### Task to complete:
Start at the first line below and write out everything verbatim except the pictures.

### Recorded information:
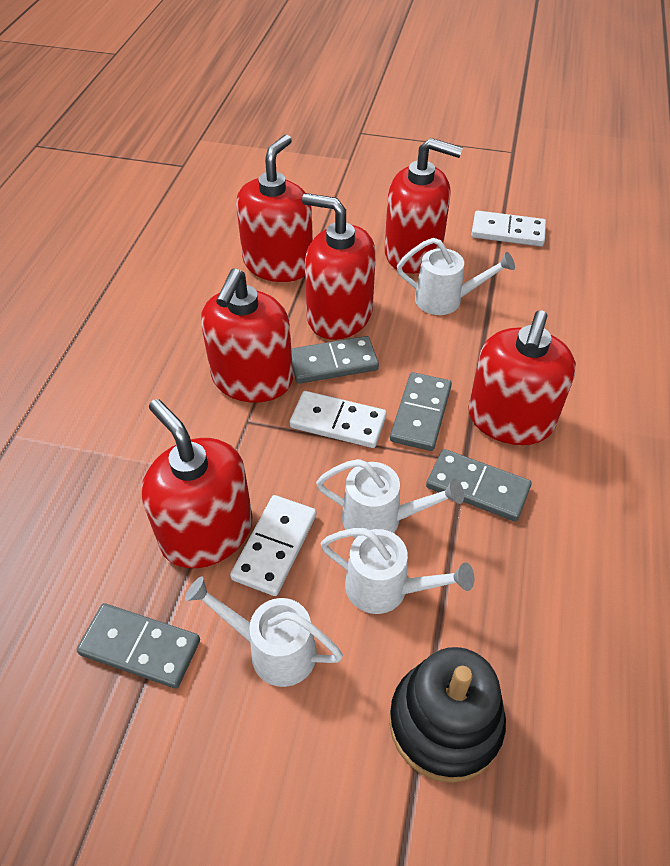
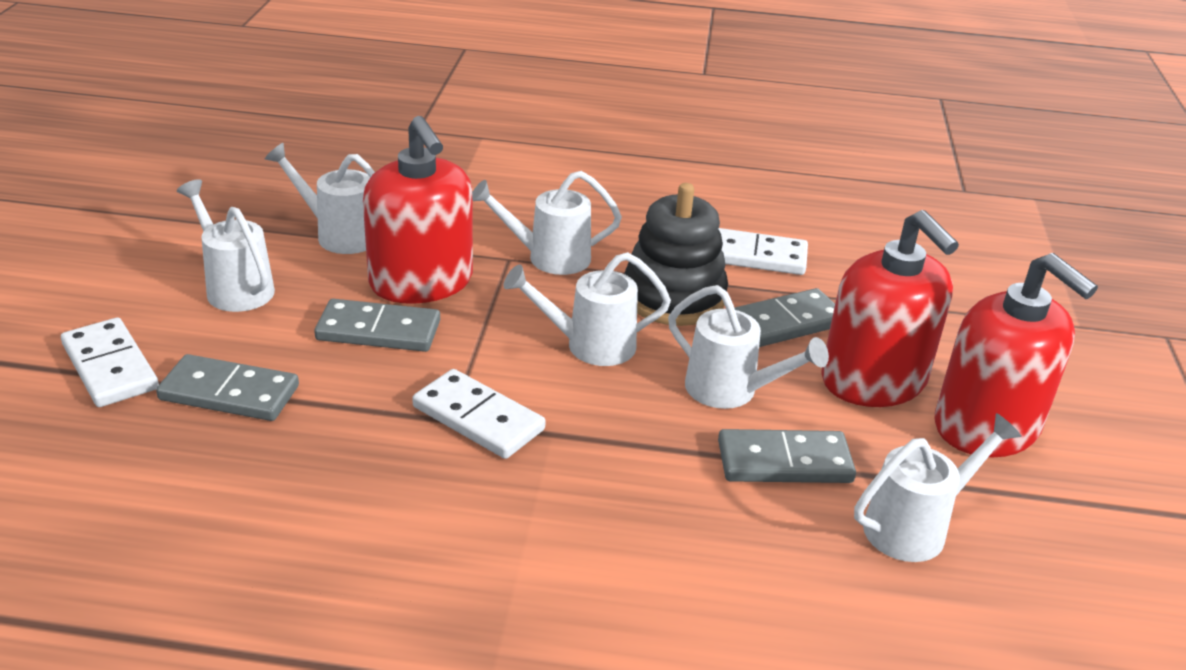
red soap dispenser: 6 -> 3
white watering can: 4 -> 6

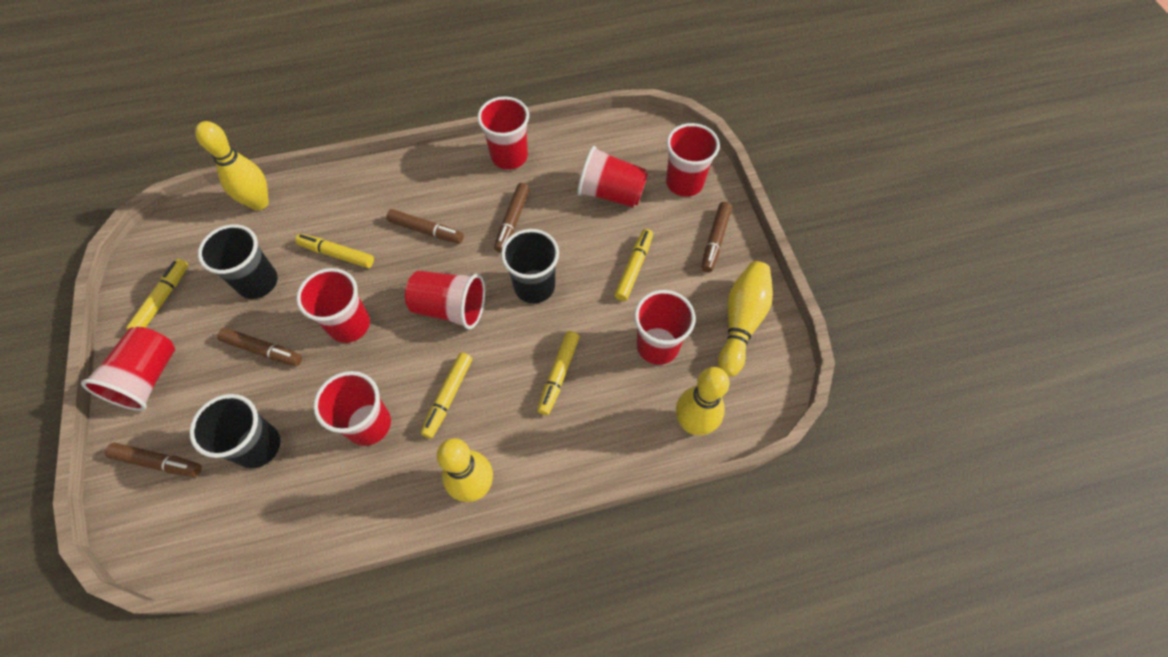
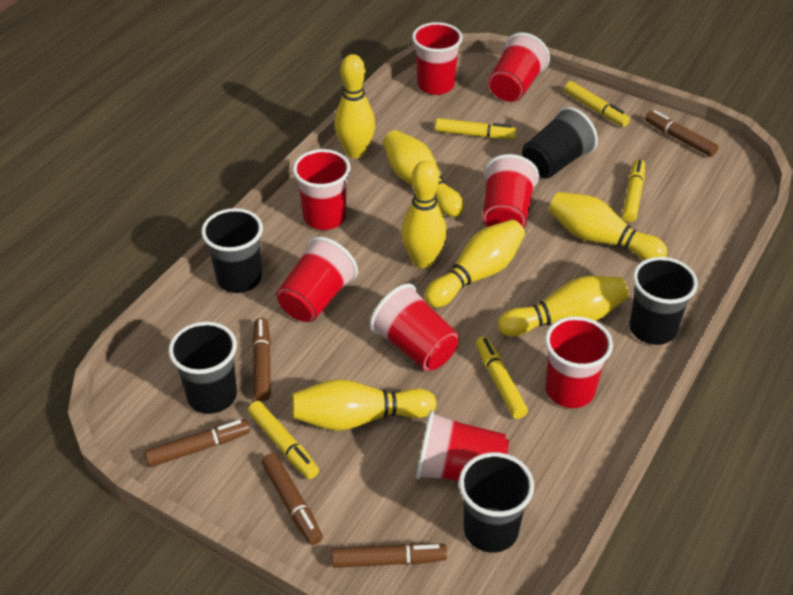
black cup: 3 -> 5
yellow bowling pin: 4 -> 7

### Response to this task:
red soap dispenser: 6 -> 3
white watering can: 4 -> 6

black cup: 3 -> 5
yellow bowling pin: 4 -> 7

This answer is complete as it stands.